(Beginning of Given information)

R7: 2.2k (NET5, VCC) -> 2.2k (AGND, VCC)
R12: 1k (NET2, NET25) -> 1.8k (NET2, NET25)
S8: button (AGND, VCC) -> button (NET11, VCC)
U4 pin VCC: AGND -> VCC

(End of Given information)
(Beginning of Given information)

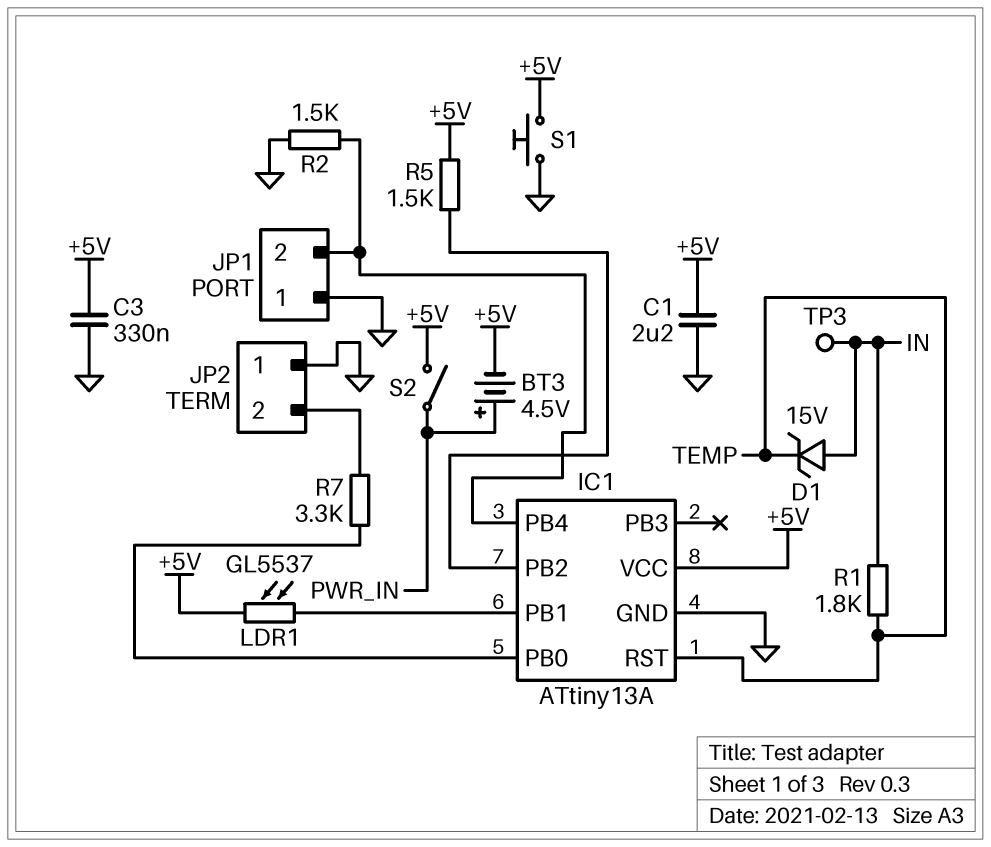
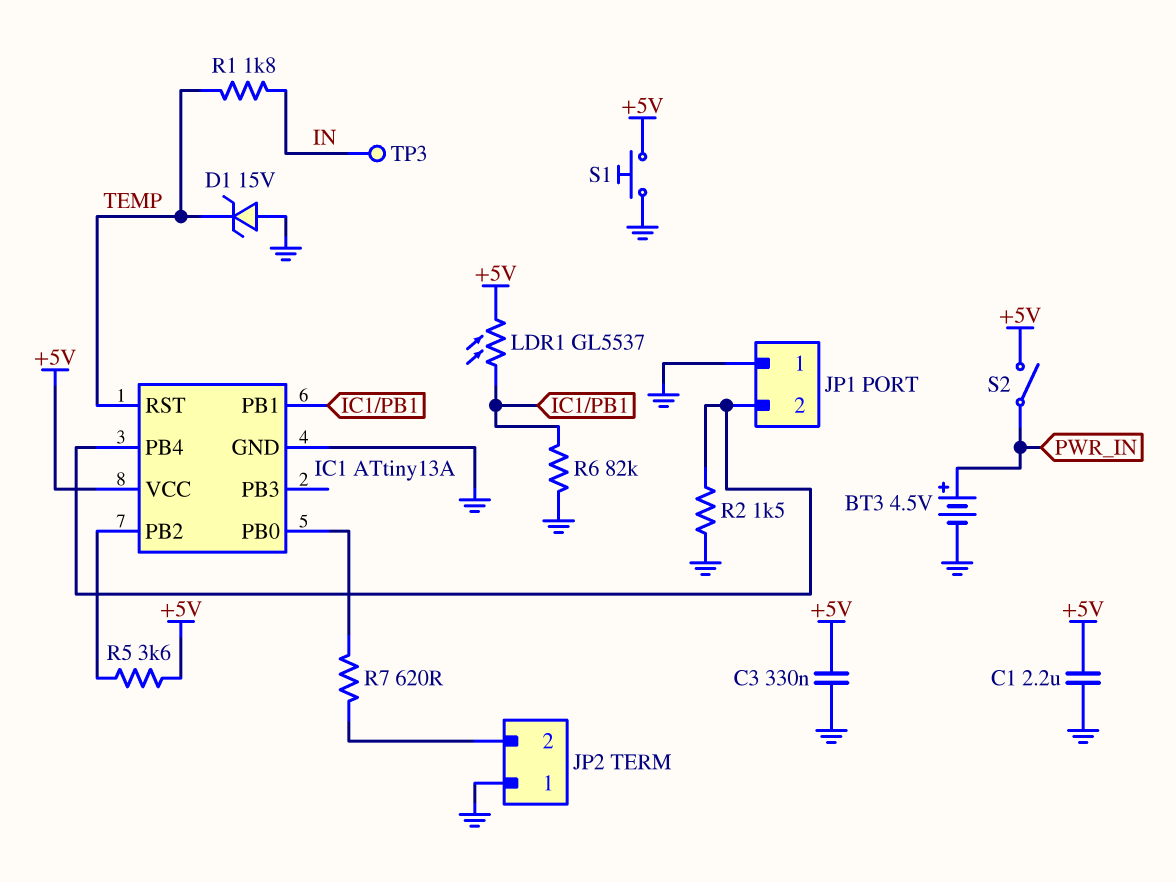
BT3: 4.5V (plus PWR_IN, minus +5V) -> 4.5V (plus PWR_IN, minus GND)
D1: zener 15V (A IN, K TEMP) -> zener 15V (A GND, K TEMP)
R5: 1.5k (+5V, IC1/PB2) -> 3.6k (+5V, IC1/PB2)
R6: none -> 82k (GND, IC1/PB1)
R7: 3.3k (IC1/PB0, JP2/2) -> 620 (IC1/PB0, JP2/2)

(End of Given information)
(Beginning of Given information)

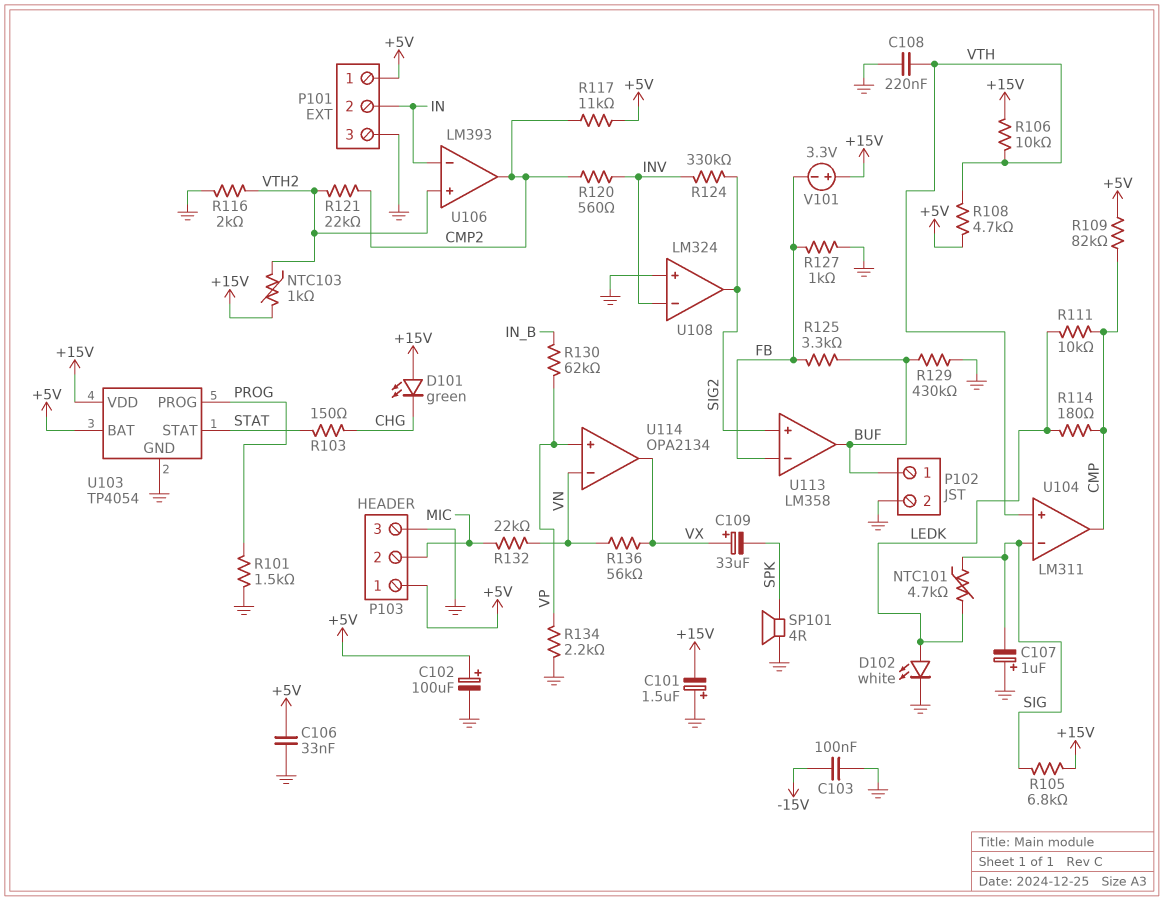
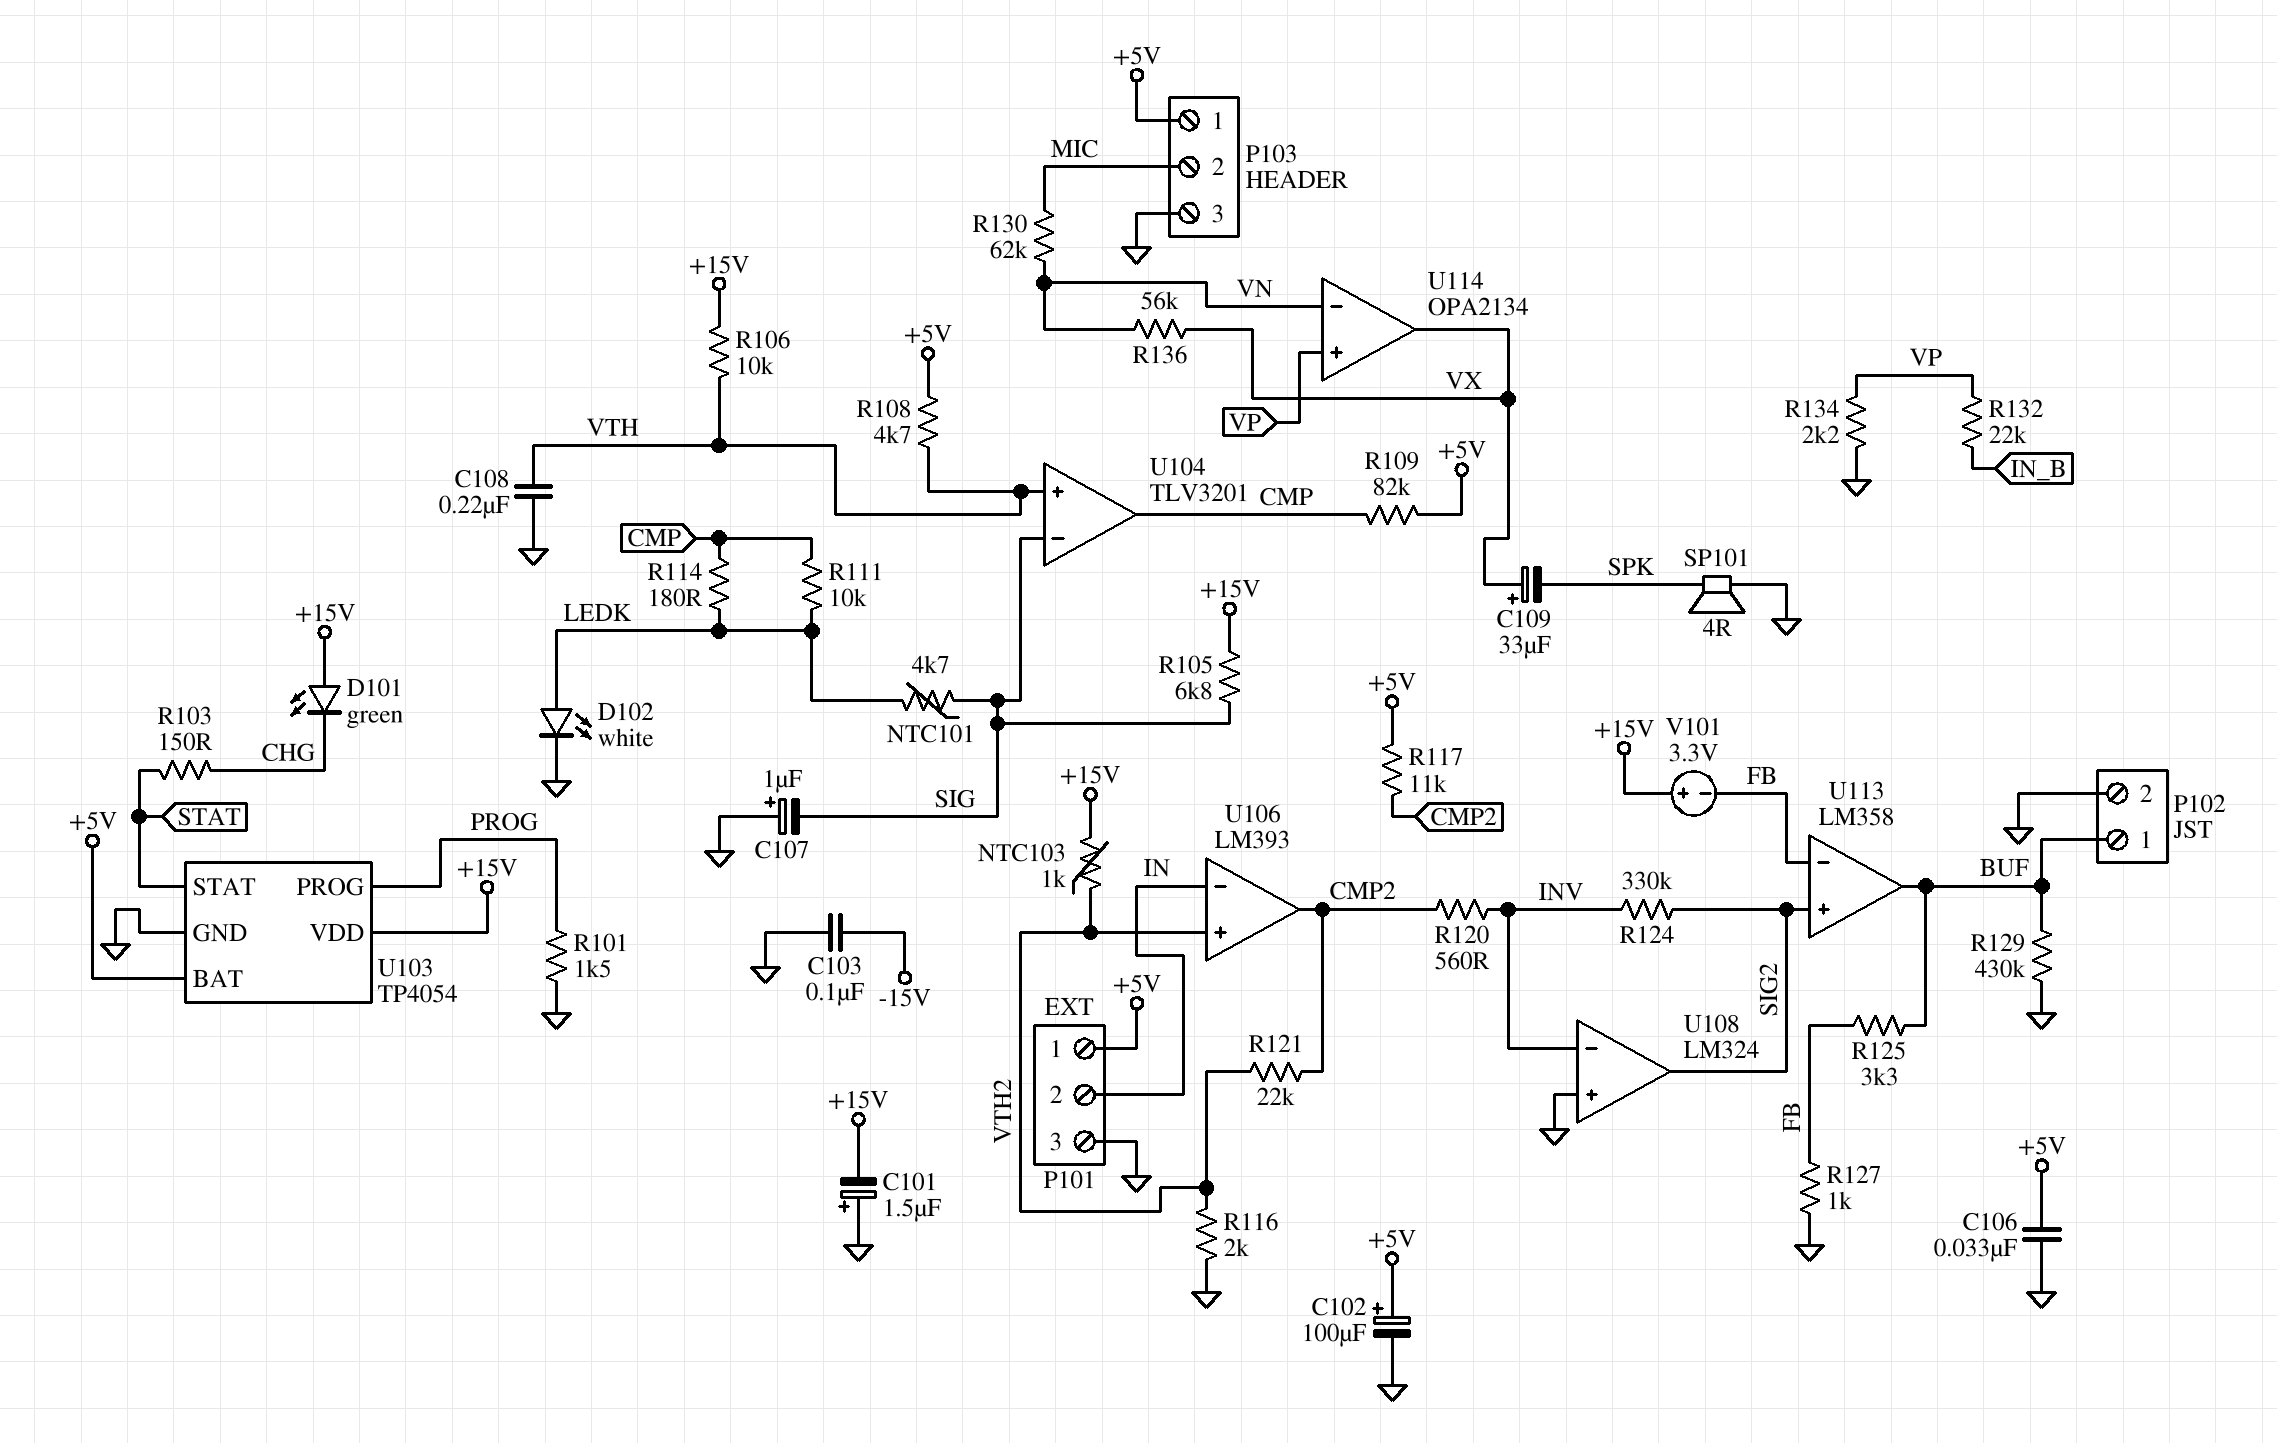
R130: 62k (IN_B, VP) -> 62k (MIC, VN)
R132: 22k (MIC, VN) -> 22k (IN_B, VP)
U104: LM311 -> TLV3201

(End of Given information)

### Your instructions
Only the lines above from the one with "BT3: 4.5V (plus" up to and including the one with "R7: 3.3k (IC1/PB0, JP2/2)" should be repeated, exactly as written.

### Result of this task
BT3: 4.5V (plus PWR_IN, minus +5V) -> 4.5V (plus PWR_IN, minus GND)
D1: zener 15V (A IN, K TEMP) -> zener 15V (A GND, K TEMP)
R5: 1.5k (+5V, IC1/PB2) -> 3.6k (+5V, IC1/PB2)
R6: none -> 82k (GND, IC1/PB1)
R7: 3.3k (IC1/PB0, JP2/2) -> 620 (IC1/PB0, JP2/2)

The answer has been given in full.